MATERIAL FOR THE TASK >>
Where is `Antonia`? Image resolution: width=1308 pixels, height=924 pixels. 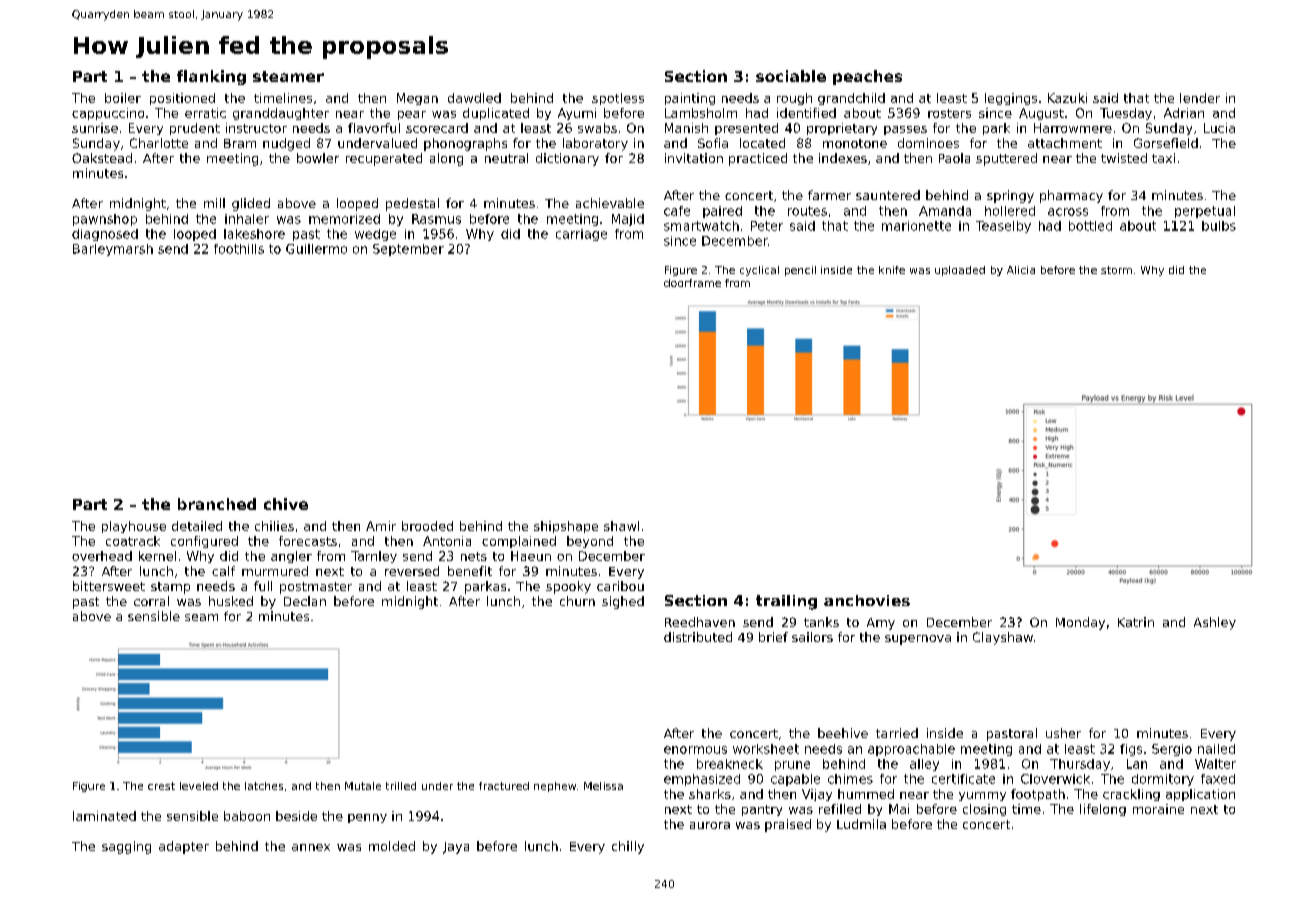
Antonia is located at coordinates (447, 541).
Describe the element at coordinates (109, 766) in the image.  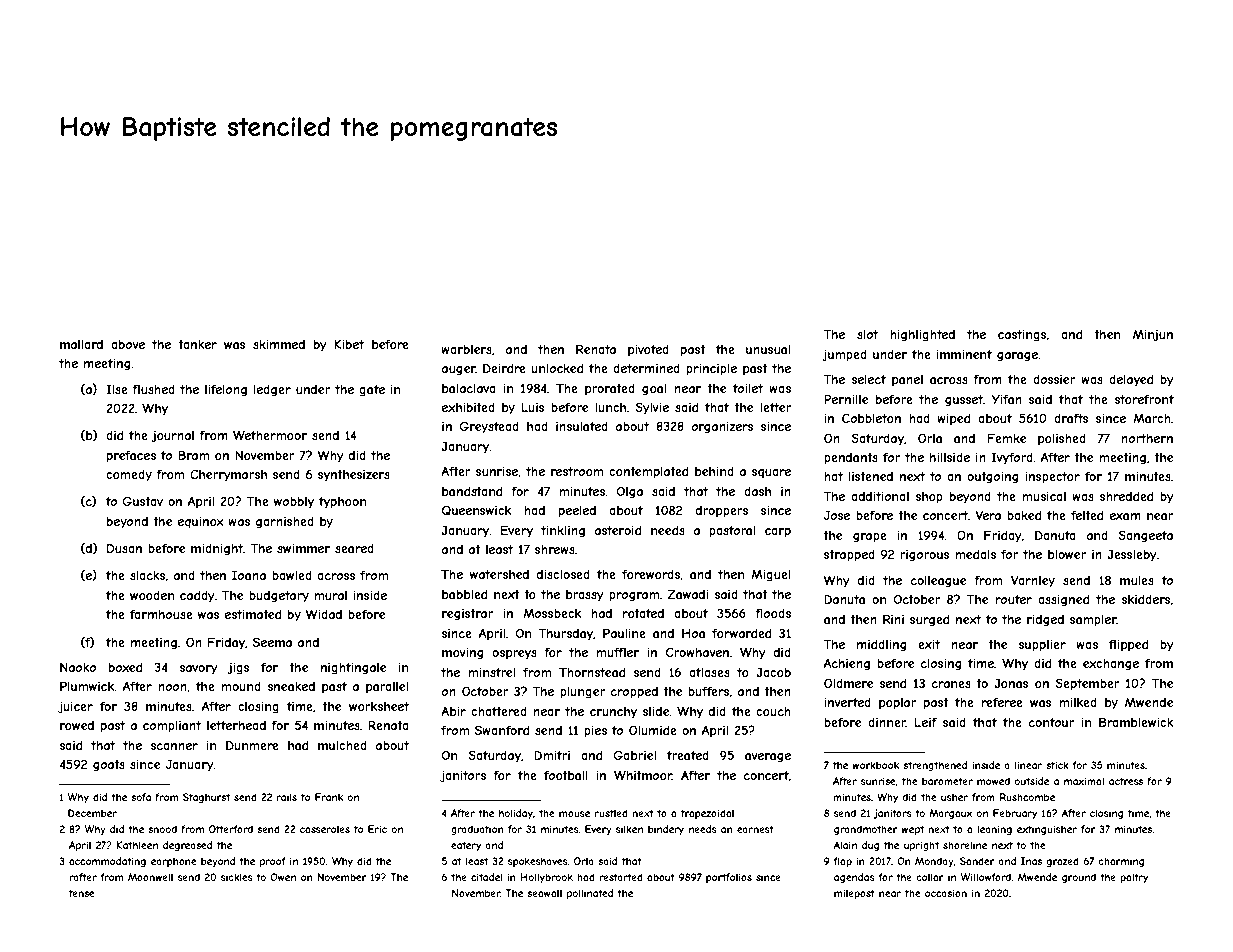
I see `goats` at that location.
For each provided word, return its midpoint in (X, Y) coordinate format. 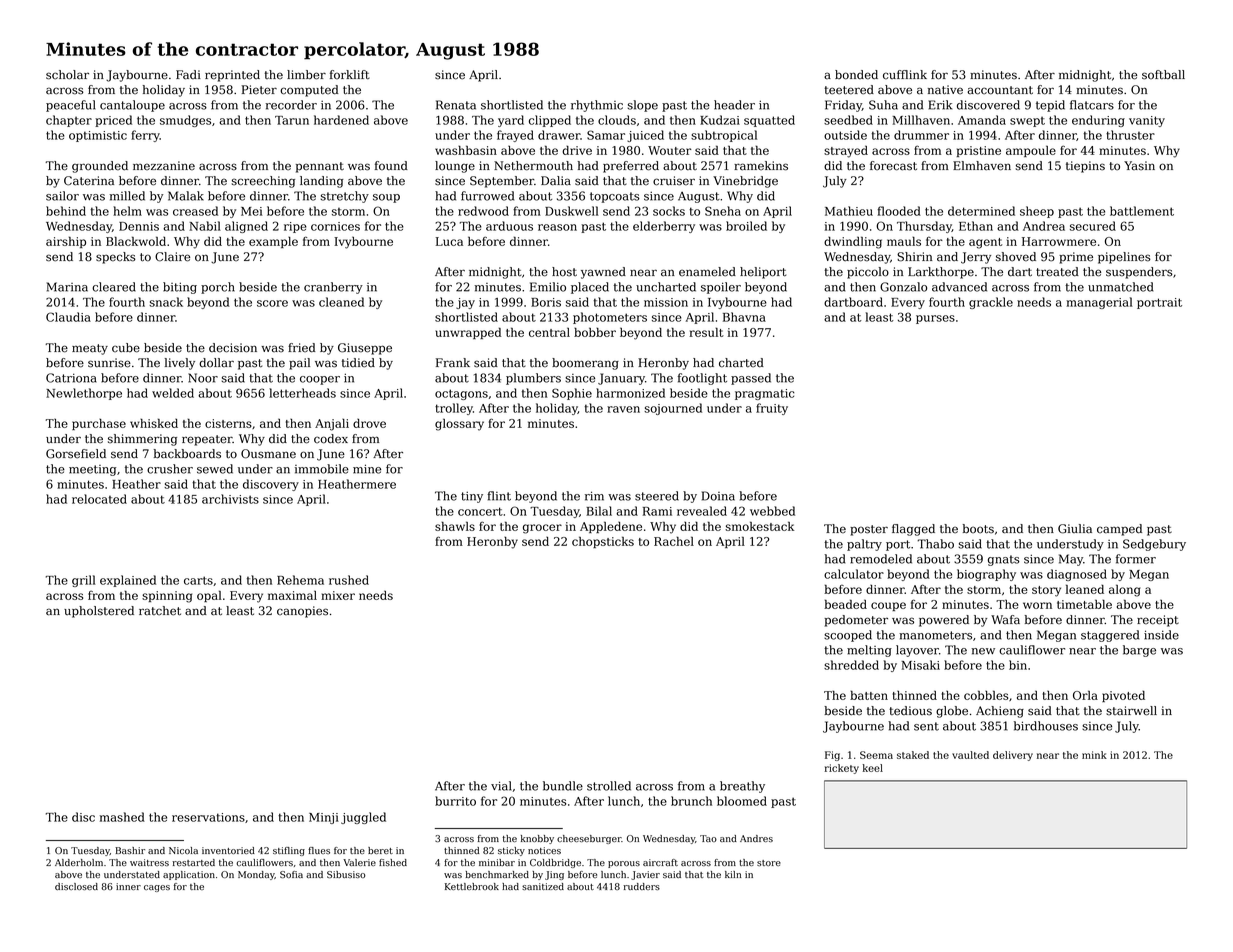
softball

WHAT IS REQUIRED >> Convert the lines above into a Markdown table with the columns "Row" and "Line", numbering each line and skipping blank lines. Leave the pictures out of the table.

SOLUTION TO THE PROBLEM >>
| Row | Line |
|---|---|
| 1 | Where is `Antonia`? Image resolution: width=1308 pixels, height=924 pixels.  |
| 2 | Antonia is located at coordinates (447, 541). |
| 3 | Describe the element at coordinates (109, 766) in the image.   |
| 4 | I see `goats` at that location. |
| 5 | For each provided word, return its midpoint in (X, Y) coordinate format.  |
| 6 | softball |